- [INFORMATION SUPPLIED]
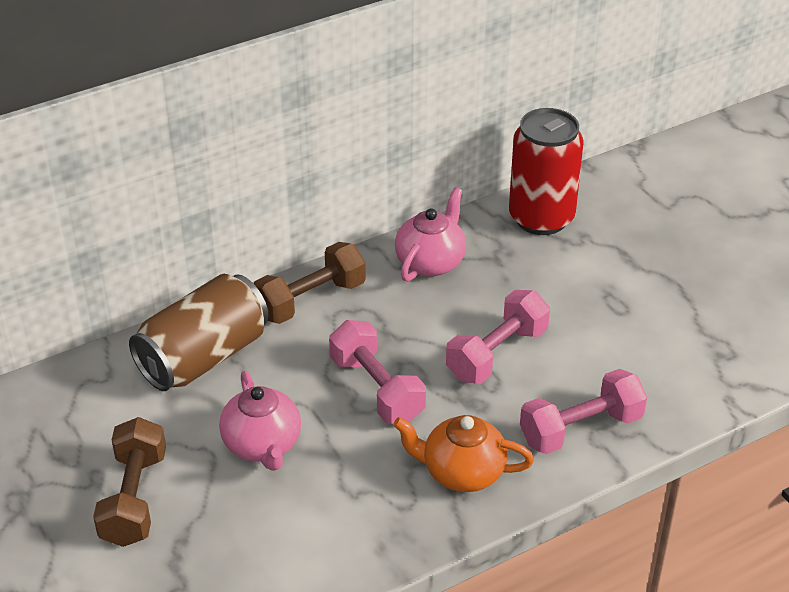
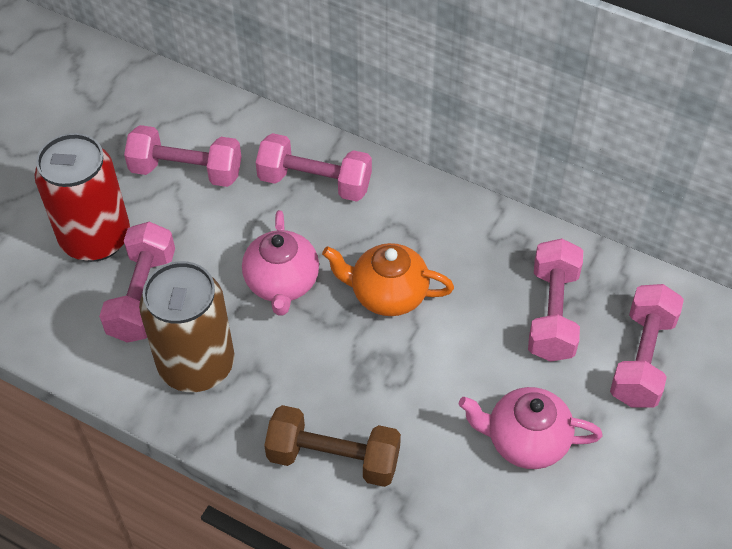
brown dumbbell: 2 -> 1
pink dumbbell: 3 -> 5

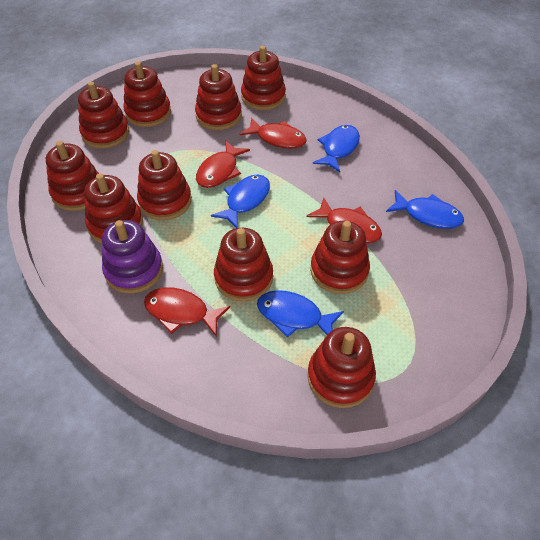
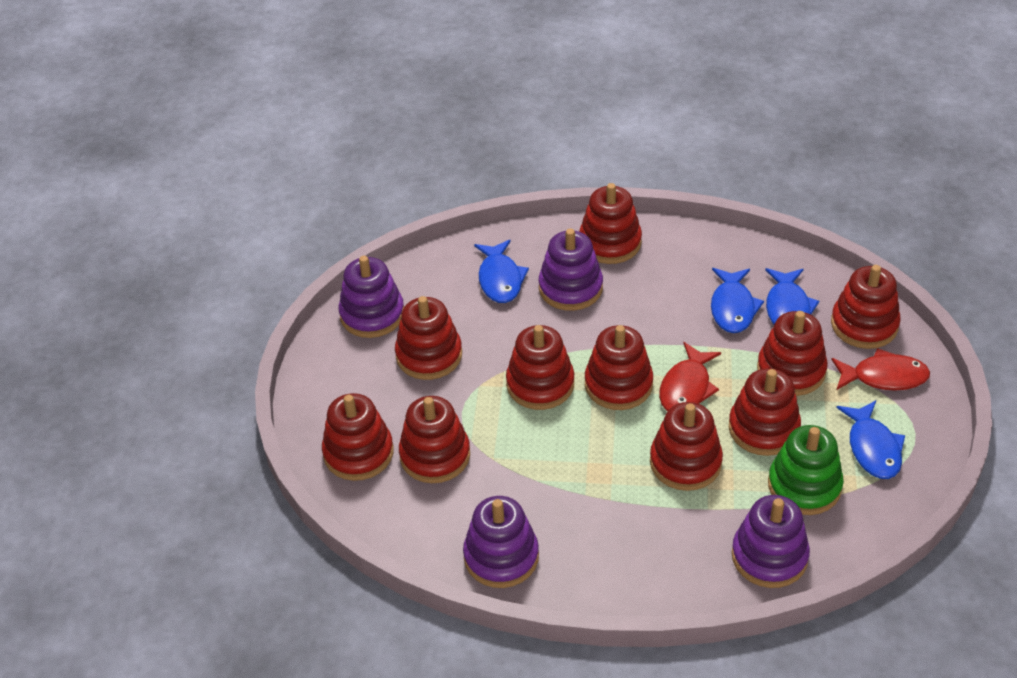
green stacking toy: 0 -> 1
purple stacking toy: 1 -> 4
red fish: 4 -> 2

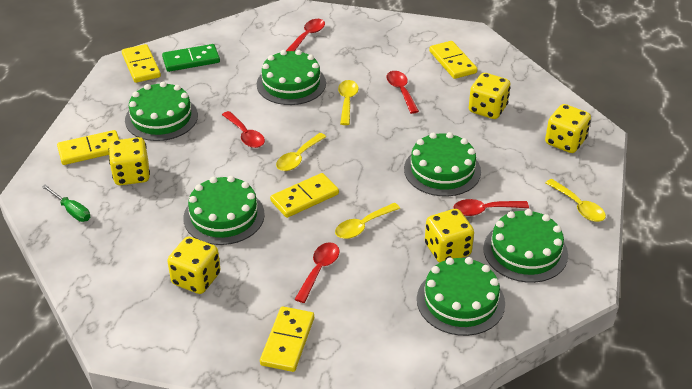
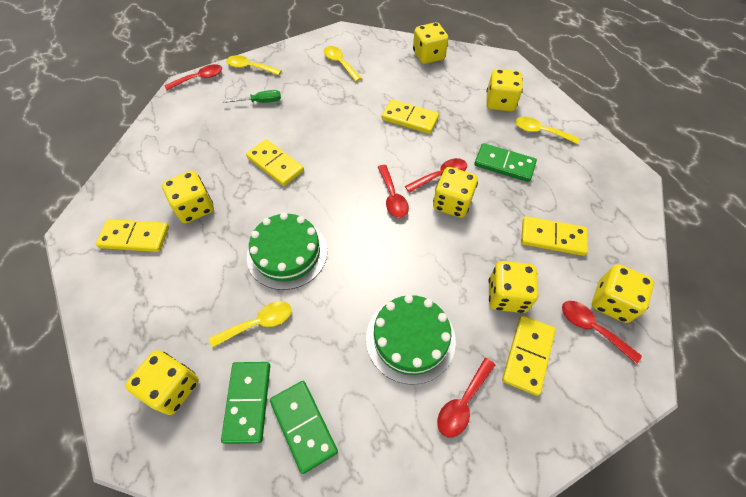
green cake: 6 -> 2
green domino: 1 -> 3
yellow dice: 5 -> 7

- [WHAT IS EXPECTED]
Retype all the material word for word while skipping any picture it contains.

- [FINISHED TASK]
brown dumbbell: 2 -> 1
pink dumbbell: 3 -> 5

green stacking toy: 0 -> 1
purple stacking toy: 1 -> 4
red fish: 4 -> 2

green cake: 6 -> 2
green domino: 1 -> 3
yellow dice: 5 -> 7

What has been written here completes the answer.